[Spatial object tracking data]

---

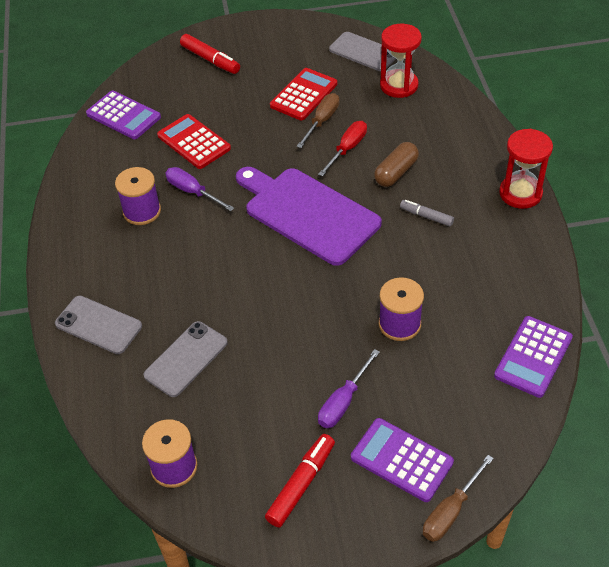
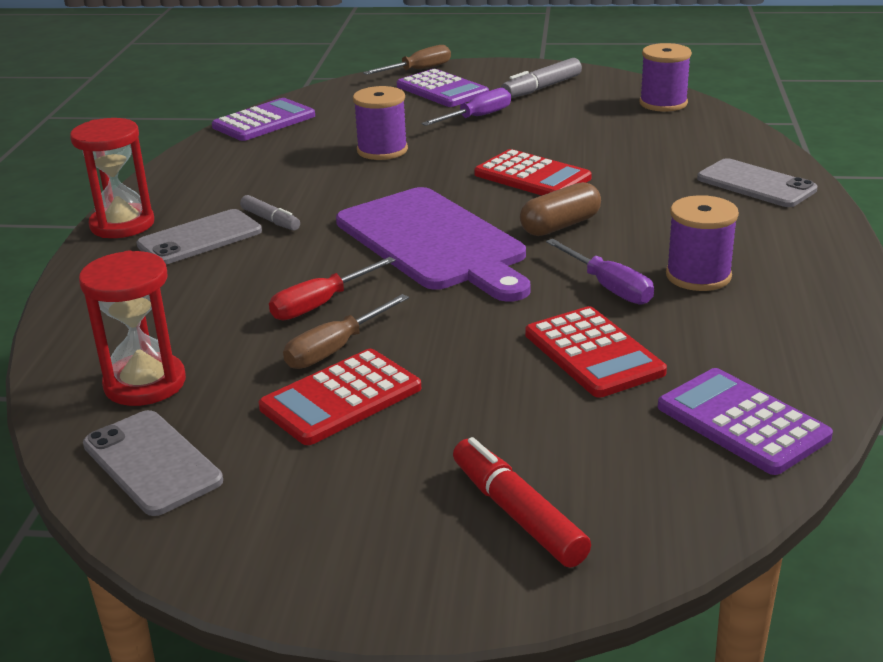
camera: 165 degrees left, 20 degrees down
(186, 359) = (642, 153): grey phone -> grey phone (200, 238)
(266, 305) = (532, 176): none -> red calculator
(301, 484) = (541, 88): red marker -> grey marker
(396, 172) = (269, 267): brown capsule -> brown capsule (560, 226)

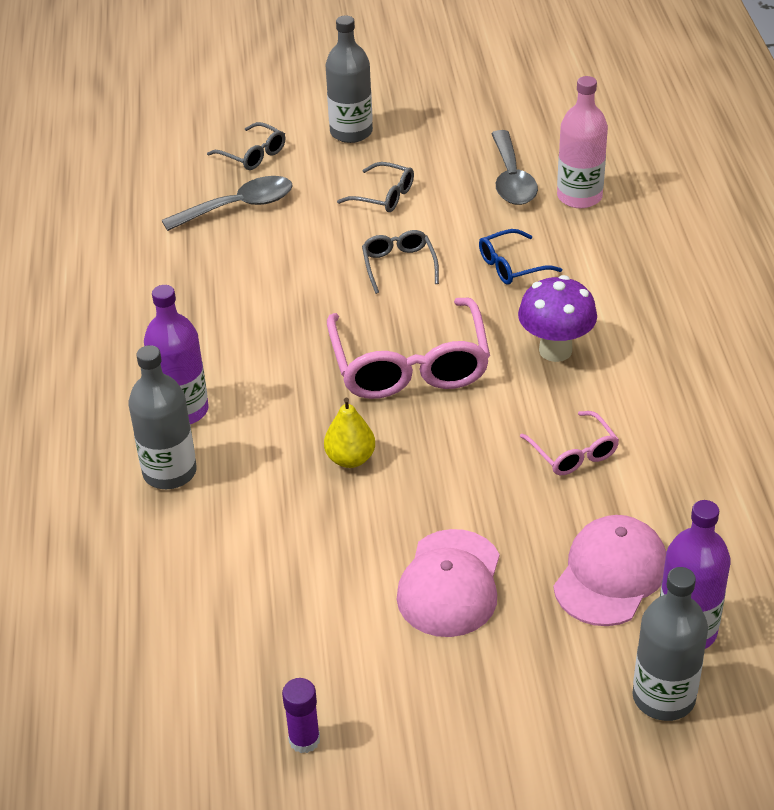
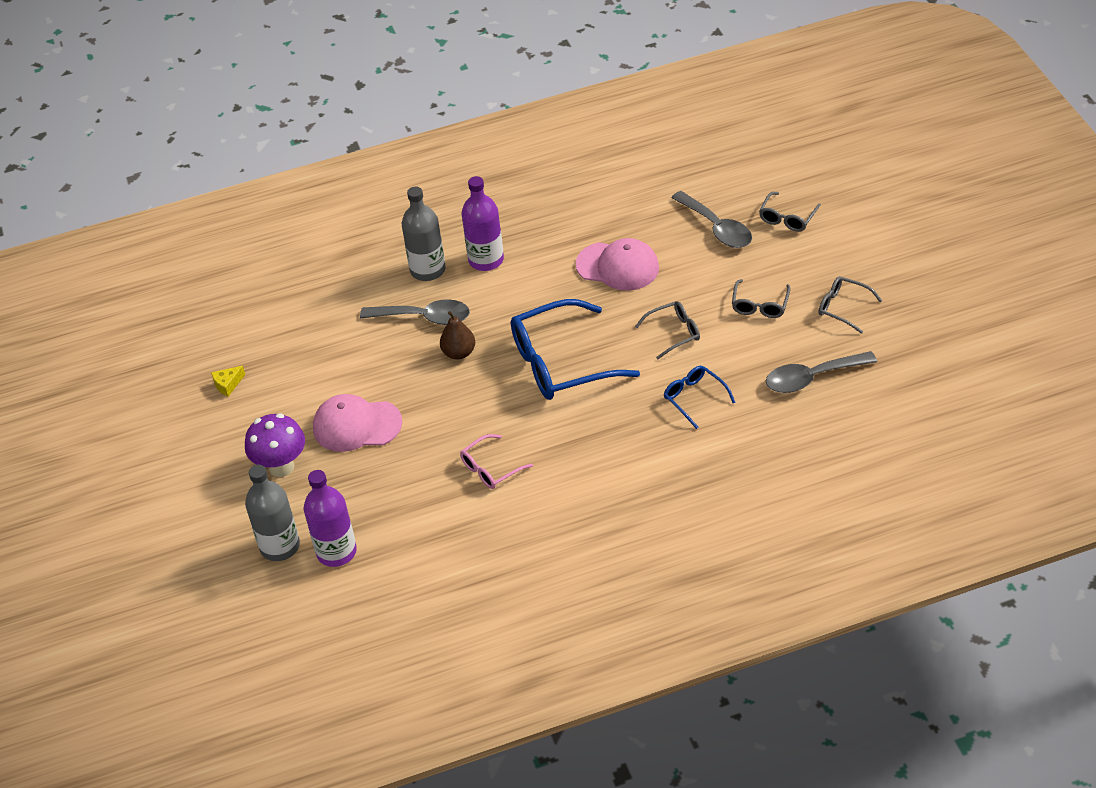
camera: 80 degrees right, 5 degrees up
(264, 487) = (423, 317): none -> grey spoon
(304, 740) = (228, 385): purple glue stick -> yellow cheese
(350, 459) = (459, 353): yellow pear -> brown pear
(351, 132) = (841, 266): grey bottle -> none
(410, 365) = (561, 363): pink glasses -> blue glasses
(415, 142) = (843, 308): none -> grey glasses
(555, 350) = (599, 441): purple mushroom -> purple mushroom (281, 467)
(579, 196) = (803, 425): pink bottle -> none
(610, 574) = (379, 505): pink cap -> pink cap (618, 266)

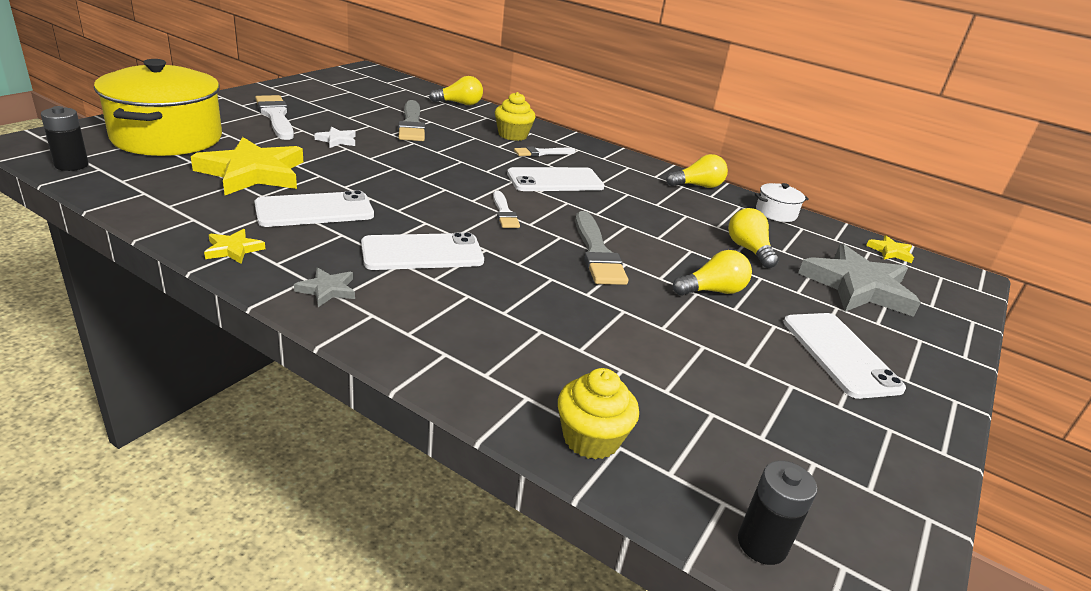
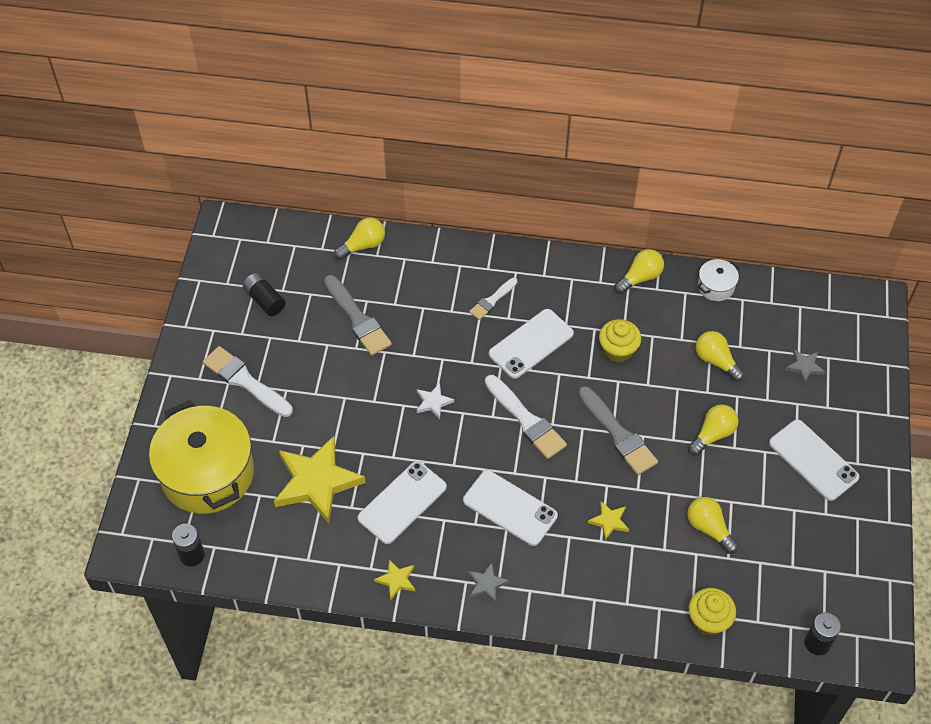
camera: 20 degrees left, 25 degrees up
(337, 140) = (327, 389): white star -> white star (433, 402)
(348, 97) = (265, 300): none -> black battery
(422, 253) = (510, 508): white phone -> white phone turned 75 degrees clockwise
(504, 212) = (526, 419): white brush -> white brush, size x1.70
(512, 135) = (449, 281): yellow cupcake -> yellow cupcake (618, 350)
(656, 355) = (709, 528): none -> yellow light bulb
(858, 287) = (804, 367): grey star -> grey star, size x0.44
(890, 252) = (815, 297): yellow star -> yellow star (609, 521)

---

**Problem:**
Reproduce exactly the entries from their first line through the line containing "camera: 20 degrees left, 25 degrees up", including both, and omit any pictures.

**Result:**
camera: 165 degrees left, 20 degrees down
(186, 359) = (642, 153): grey phone -> grey phone (200, 238)
(266, 305) = (532, 176): none -> red calculator
(301, 484) = (541, 88): red marker -> grey marker
(396, 172) = (269, 267): brown capsule -> brown capsule (560, 226)

camera: 80 degrees right, 5 degrees up
(264, 487) = (423, 317): none -> grey spoon
(304, 740) = (228, 385): purple glue stick -> yellow cheese
(350, 459) = (459, 353): yellow pear -> brown pear
(351, 132) = (841, 266): grey bottle -> none
(410, 365) = (561, 363): pink glasses -> blue glasses
(415, 142) = (843, 308): none -> grey glasses
(555, 350) = (599, 441): purple mushroom -> purple mushroom (281, 467)
(579, 196) = (803, 425): pink bottle -> none
(610, 574) = (379, 505): pink cap -> pink cap (618, 266)

camera: 20 degrees left, 25 degrees up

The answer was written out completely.